┌──

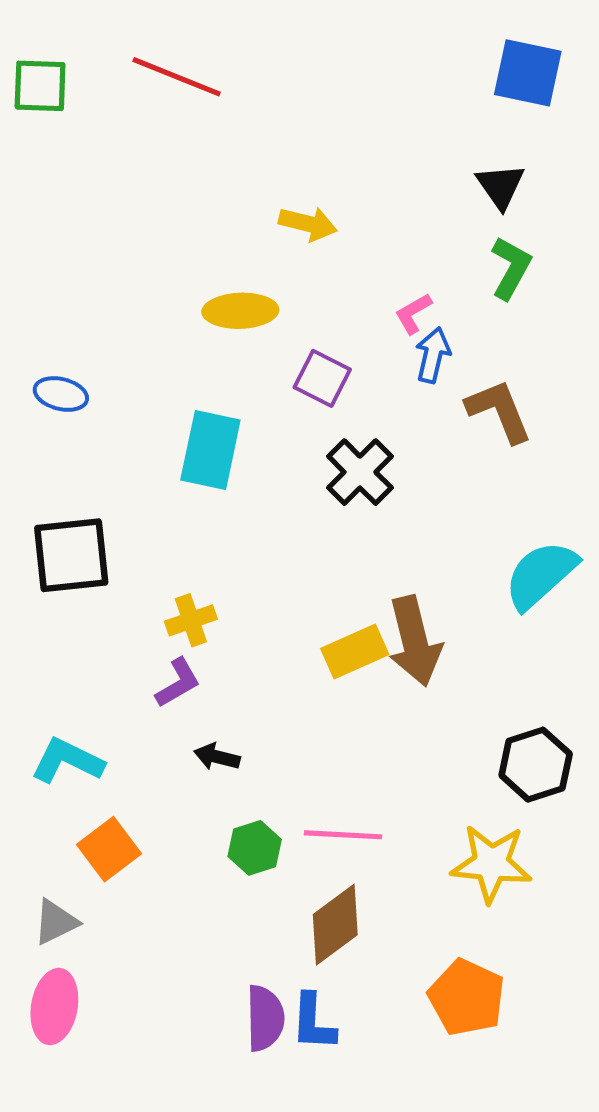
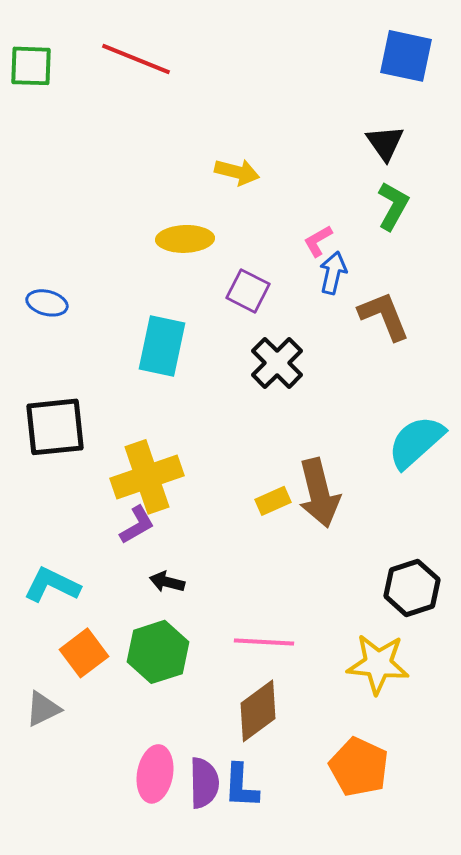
yellow cross: (191, 620) -> (147, 477), size x1.8
yellow rectangle: (355, 652) -> (273, 501), size x0.7
green hexagon: (255, 848) -> (158, 652), moved, size x1.5
pink ellipse: (54, 1007) -> (155, 774), moved

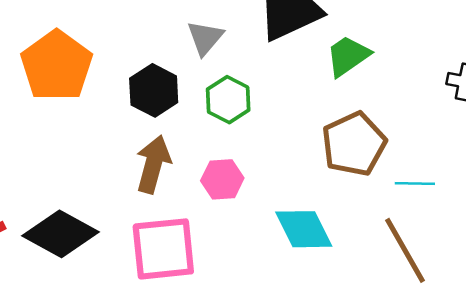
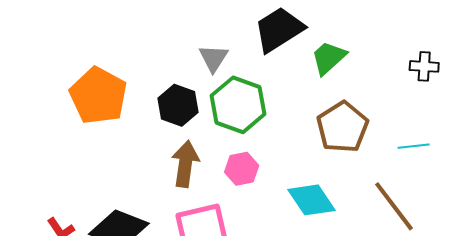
green hexagon: (228, 100) -> (238, 105), size x1.5
cyan line: (415, 183) -> (414, 146), moved

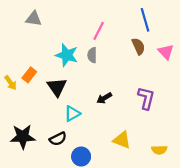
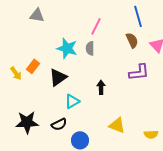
black triangle: (57, 87) -> (58, 77), turned 30
black arrow: (104, 98) -> (101, 87), turned 120
purple L-shape: (146, 98) -> (139, 72), moved, turned 70

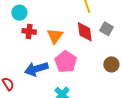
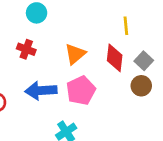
red cross: (29, 31) -> (26, 49), moved
brown circle: (111, 64) -> (141, 86), moved

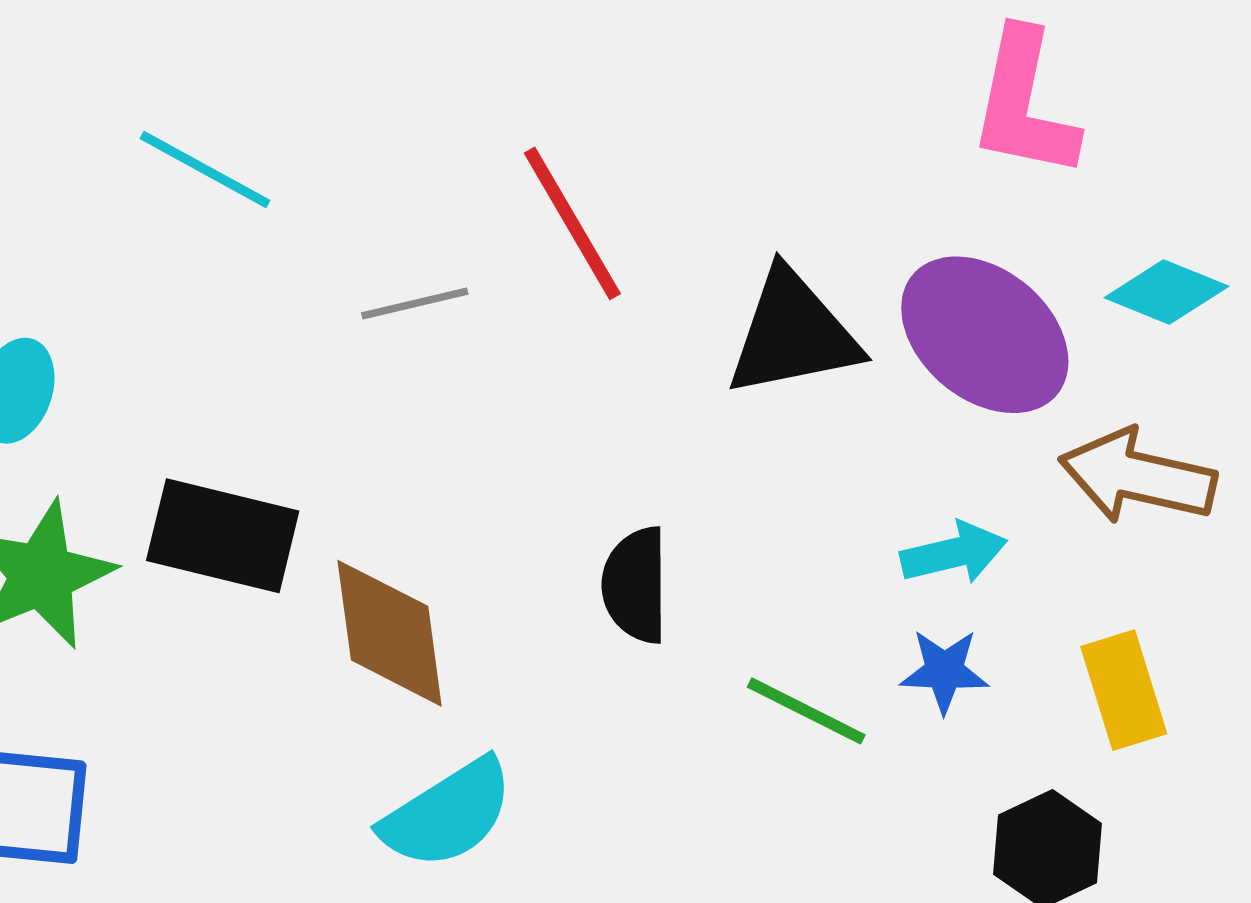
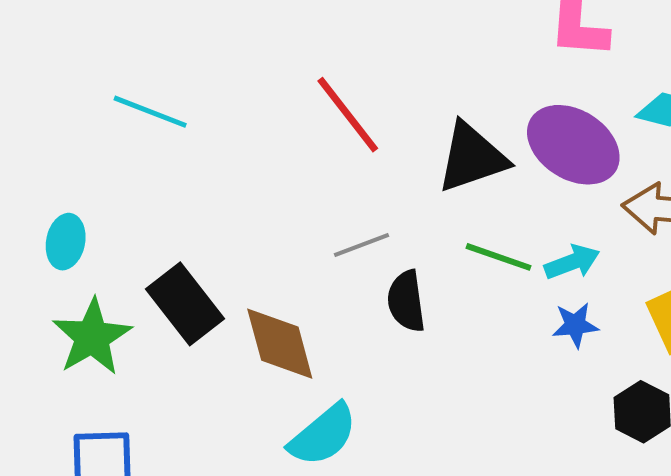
gray line: (415, 304) -> (361, 245), moved
black rectangle: (223, 536) -> (185, 304), turned 46
green line: (806, 711) -> (499, 257), moved

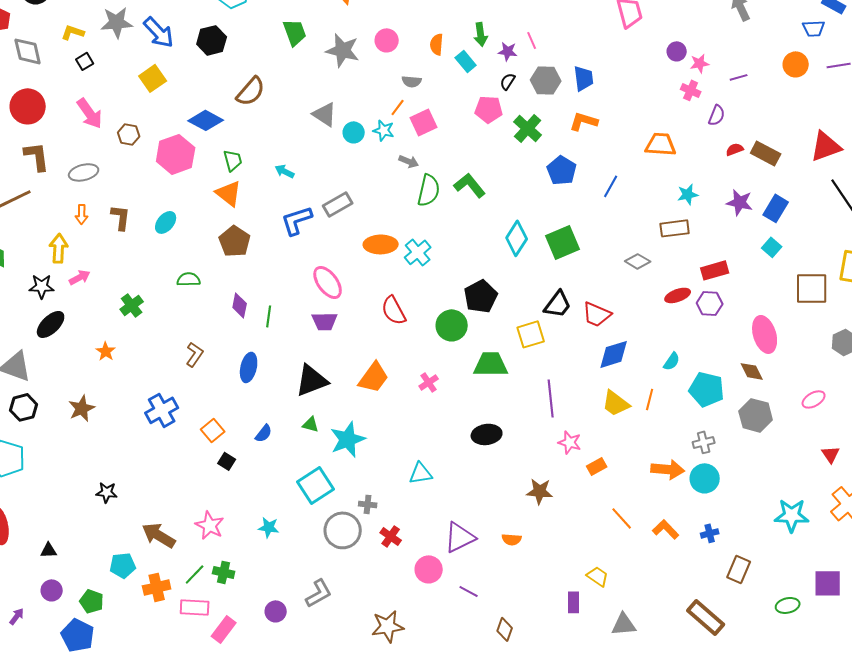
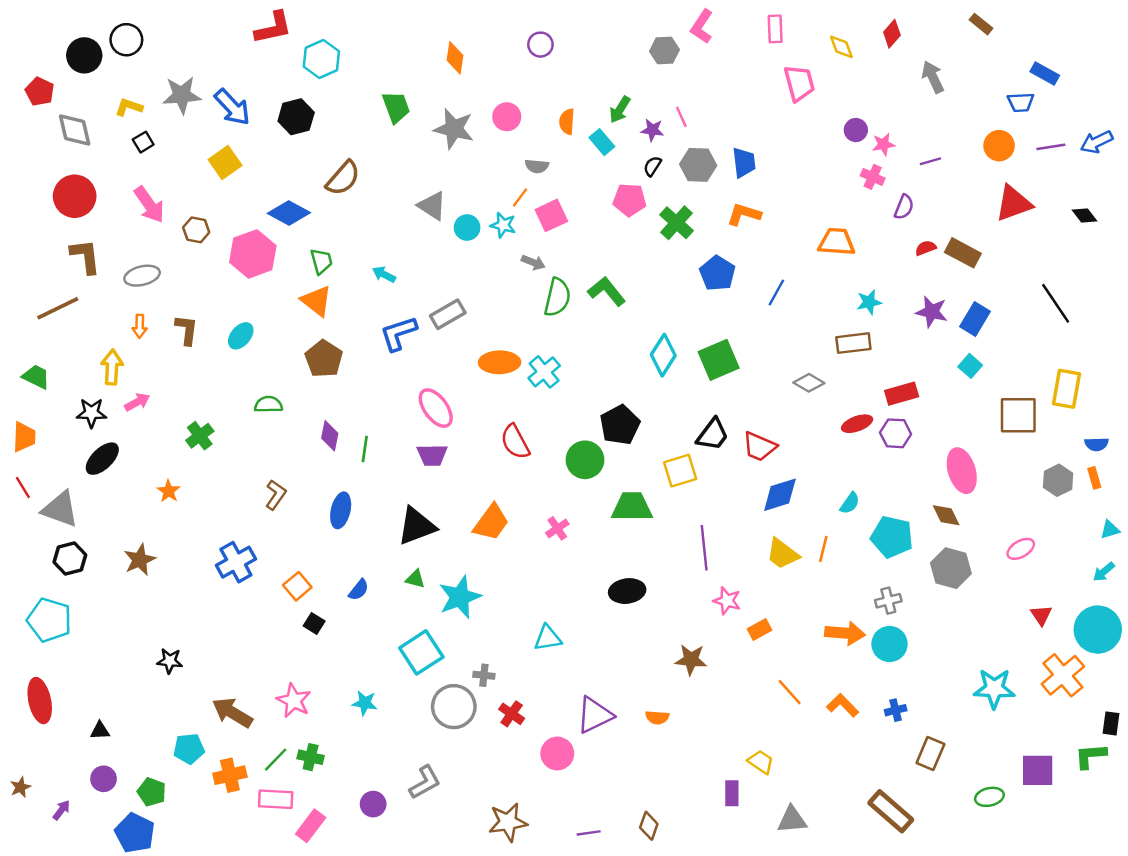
green arrow: (481, 34) -> (620, 110), turned 40
red triangle: (826, 146) -> (1014, 203), moved
purple line: (469, 591) -> (589, 833), moved, turned -36

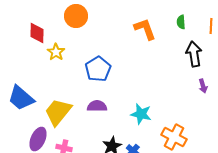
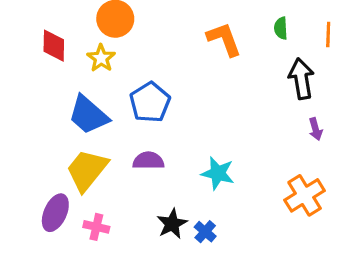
yellow star: (56, 52) -> (101, 58), moved
blue trapezoid: (21, 98) -> (88, 115), moved
orange cross: (174, 137) -> (305, 195), moved, turned 30

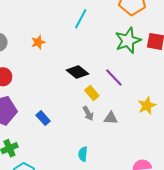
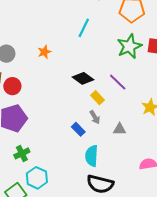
blue rectangle: (43, 118) -> (78, 129), moved
gray triangle: (111, 118) -> (120, 129), moved
cyan semicircle: (83, 154) -> (92, 156), size x1.5

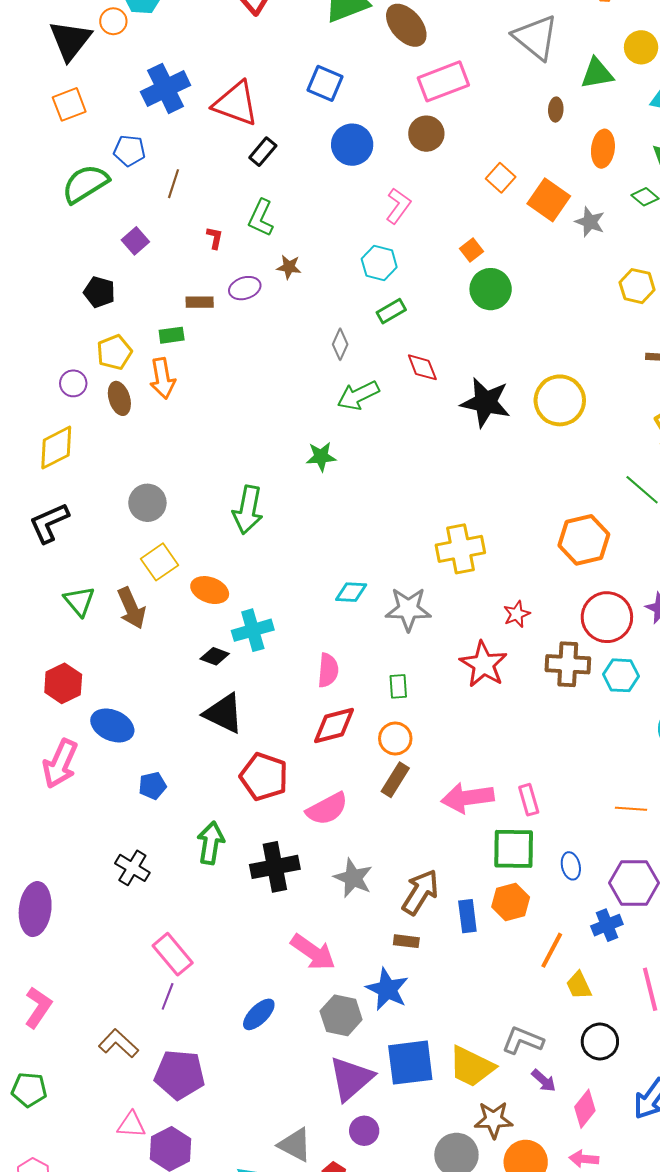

└──

• [WORK REQUIRED]: Transcribe exactly and only the lines from the top of the records through the line containing "black arrow: (104, 98)", inclusive, and do not copy the pictures.

• [TASK SOLUTION]:
yellow cross: (191, 620) -> (147, 477), size x1.8
yellow rectangle: (355, 652) -> (273, 501), size x0.7
green hexagon: (255, 848) -> (158, 652), moved, size x1.5
pink ellipse: (54, 1007) -> (155, 774), moved

green hexagon: (228, 100) -> (238, 105), size x1.5
cyan line: (415, 183) -> (414, 146), moved

black triangle: (57, 87) -> (58, 77), turned 30
black arrow: (104, 98) -> (101, 87), turned 120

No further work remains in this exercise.